(Work item):
What lines in the entries hold the string "triangle"? List them.

=== Begin Enclosure ===

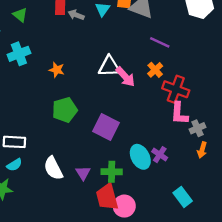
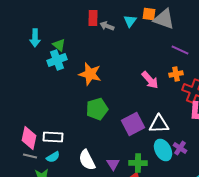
green triangle: (20, 15) -> (59, 45), moved
white triangle: (109, 66) -> (159, 124), moved
orange star: (57, 70) -> (90, 74), size x1.6
orange cross: (155, 70) -> (176, 74), turned 32
purple square: (106, 127) -> (133, 124), turned 35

=== End Enclosure ===

(Answer section):
green triangle: (20, 15) -> (59, 45), moved
white triangle: (109, 66) -> (159, 124), moved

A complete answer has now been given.